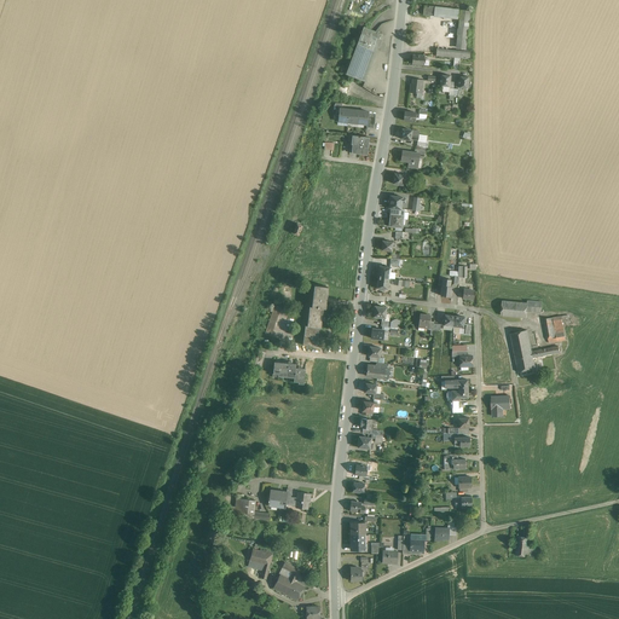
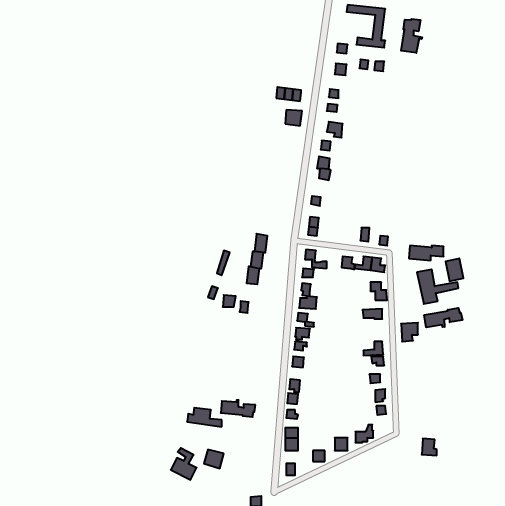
building: none -> [401,19,422,53]
building: [345,28,380,81] -> none
building: none -> [424,308,462,327]
building: [274,562,306,601] -> [171,448,197,480]

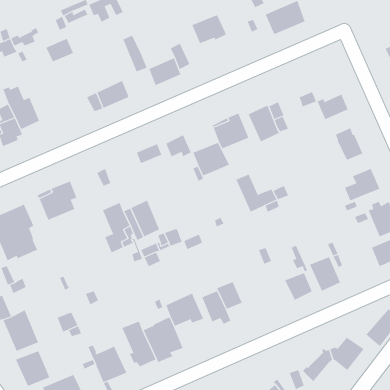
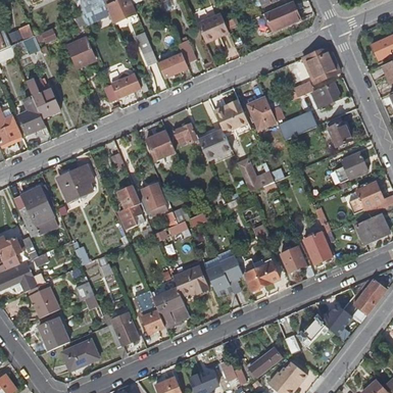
building: none -> [302,50,340,83]
building: none -> [279,113,316,141]
building: none -> [246,259,279,291]

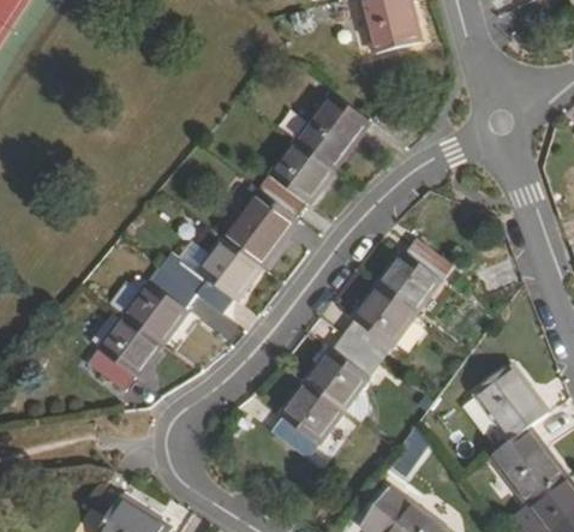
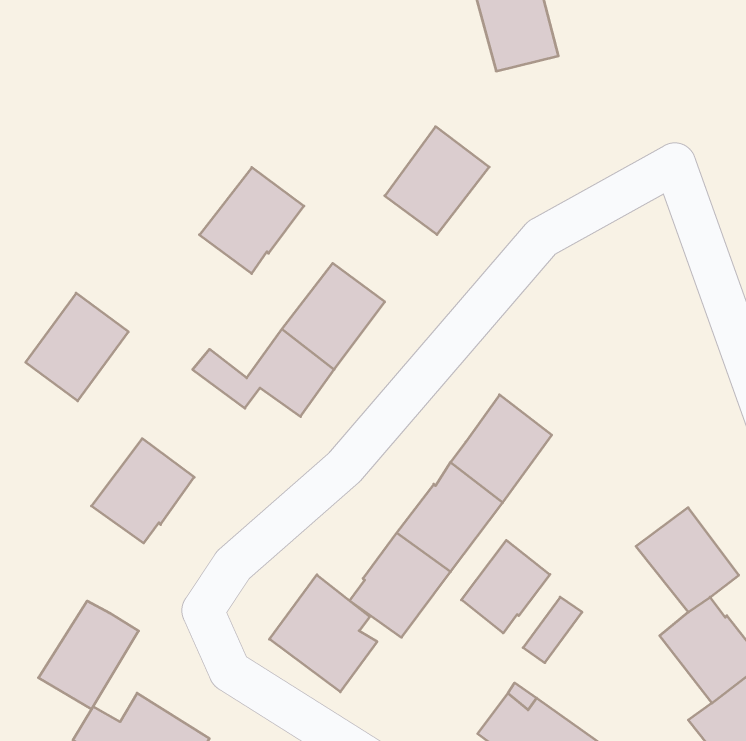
building: [258,142,333,217] -> [199,167,304,274]
building: [377,234,450,312] -> none
building: [122,265,196,342] -> [26,293,128,401]
building: none -> [461,540,550,633]
building: none -> [269,575,377,692]
building: none -> [38,601,139,709]

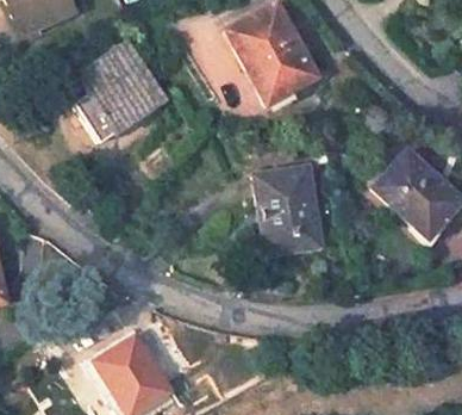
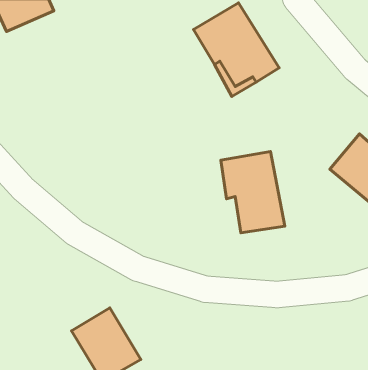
building: [63,44,166,145] -> none

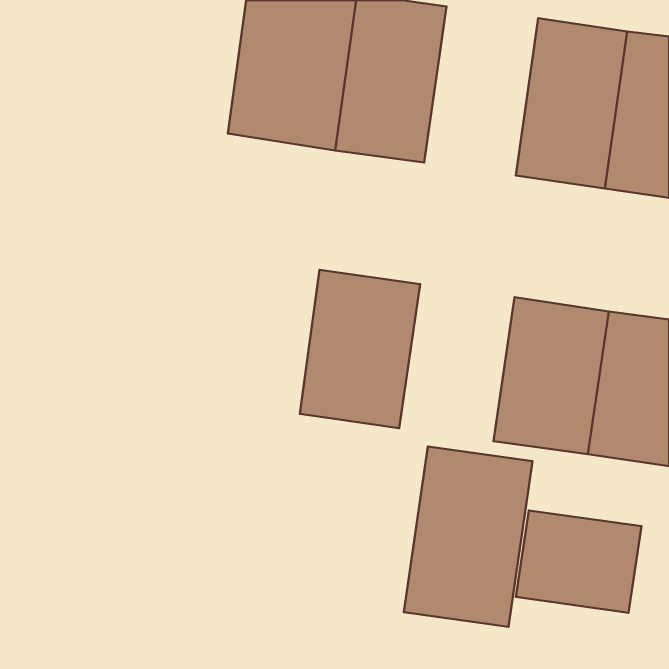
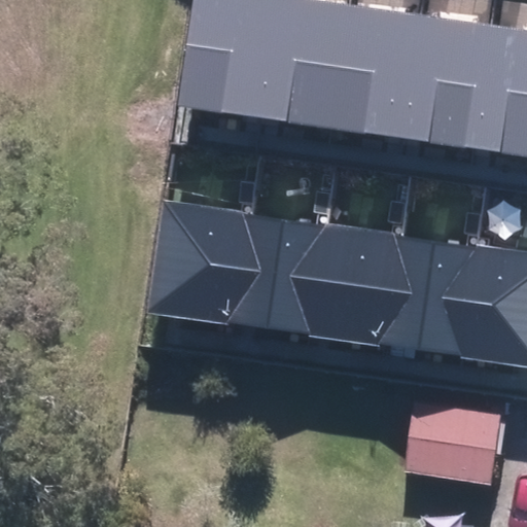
building: none -> [333,5,423,138]
building: none -> [148,200,251,325]
building: none -> [314,223,405,347]
building: [404,447,533,627] -> none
^^^^^^^^
Start at the first line of the records and write out everything up to and including the line containing "building: [377,234,450,312] -> none". No pictures.

Exercise solution
building: none -> [401,19,422,53]
building: [345,28,380,81] -> none
building: none -> [424,308,462,327]
building: [274,562,306,601] -> [171,448,197,480]

building: none -> [302,50,340,83]
building: none -> [279,113,316,141]
building: none -> [246,259,279,291]

building: [258,142,333,217] -> [199,167,304,274]
building: [377,234,450,312] -> none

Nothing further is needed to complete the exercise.